PROBLEM TO WORK ON
With both ends included, transcribe exactly the records below from their first line to the line that contains "none -> cyan 1x2 brick [439,251,550,356]".

PROVIDED DATA

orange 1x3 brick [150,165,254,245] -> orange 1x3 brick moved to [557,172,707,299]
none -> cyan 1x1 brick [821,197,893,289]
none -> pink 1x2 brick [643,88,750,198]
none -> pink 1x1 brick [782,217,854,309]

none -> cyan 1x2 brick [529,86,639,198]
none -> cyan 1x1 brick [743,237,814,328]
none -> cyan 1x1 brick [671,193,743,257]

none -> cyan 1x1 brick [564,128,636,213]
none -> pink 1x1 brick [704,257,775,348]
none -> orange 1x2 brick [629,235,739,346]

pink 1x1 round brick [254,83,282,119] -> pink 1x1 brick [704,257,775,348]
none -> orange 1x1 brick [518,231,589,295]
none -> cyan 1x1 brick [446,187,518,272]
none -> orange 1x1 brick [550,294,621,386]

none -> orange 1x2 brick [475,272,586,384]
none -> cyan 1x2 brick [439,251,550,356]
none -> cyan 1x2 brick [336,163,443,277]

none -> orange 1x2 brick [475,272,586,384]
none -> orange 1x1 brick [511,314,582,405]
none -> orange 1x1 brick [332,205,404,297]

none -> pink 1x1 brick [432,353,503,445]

ANSWER SPACE
orange 1x3 brick [150,165,254,245] -> orange 1x3 brick moved to [557,172,707,299]
none -> cyan 1x1 brick [821,197,893,289]
none -> pink 1x2 brick [643,88,750,198]
none -> pink 1x1 brick [782,217,854,309]

none -> cyan 1x2 brick [529,86,639,198]
none -> cyan 1x1 brick [743,237,814,328]
none -> cyan 1x1 brick [671,193,743,257]

none -> cyan 1x1 brick [564,128,636,213]
none -> pink 1x1 brick [704,257,775,348]
none -> orange 1x2 brick [629,235,739,346]

pink 1x1 round brick [254,83,282,119] -> pink 1x1 brick [704,257,775,348]
none -> orange 1x1 brick [518,231,589,295]
none -> cyan 1x1 brick [446,187,518,272]
none -> orange 1x1 brick [550,294,621,386]

none -> orange 1x2 brick [475,272,586,384]
none -> cyan 1x2 brick [439,251,550,356]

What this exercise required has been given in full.